→ **What is required**
The response must contain each line of the material that holds "minus".

-- Source records follows --

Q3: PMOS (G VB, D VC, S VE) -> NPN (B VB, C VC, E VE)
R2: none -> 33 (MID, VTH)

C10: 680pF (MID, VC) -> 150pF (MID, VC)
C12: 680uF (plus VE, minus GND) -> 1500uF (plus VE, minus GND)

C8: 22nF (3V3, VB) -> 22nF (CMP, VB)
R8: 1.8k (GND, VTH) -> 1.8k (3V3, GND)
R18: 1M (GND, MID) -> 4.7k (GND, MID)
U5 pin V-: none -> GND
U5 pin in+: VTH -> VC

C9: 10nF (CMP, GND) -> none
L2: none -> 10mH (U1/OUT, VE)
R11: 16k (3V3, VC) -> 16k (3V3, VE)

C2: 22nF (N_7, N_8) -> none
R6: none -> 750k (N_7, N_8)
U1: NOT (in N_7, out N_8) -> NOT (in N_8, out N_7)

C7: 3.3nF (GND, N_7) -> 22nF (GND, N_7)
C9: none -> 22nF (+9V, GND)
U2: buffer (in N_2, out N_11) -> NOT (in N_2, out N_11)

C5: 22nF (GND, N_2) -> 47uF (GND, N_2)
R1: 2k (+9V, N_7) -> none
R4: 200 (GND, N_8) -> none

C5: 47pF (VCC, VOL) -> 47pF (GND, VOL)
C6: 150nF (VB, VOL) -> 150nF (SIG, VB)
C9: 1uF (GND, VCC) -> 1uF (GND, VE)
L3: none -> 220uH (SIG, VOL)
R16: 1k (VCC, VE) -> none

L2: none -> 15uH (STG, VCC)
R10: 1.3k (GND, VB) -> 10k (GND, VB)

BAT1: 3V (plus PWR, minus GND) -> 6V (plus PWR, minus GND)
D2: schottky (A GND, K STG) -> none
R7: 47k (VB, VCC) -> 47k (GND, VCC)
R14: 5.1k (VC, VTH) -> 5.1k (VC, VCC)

-- Source records concluded --

→ **Task answer**
C12: 680uF (plus VE, minus GND) -> 1500uF (plus VE, minus GND)
BAT1: 3V (plus PWR, minus GND) -> 6V (plus PWR, minus GND)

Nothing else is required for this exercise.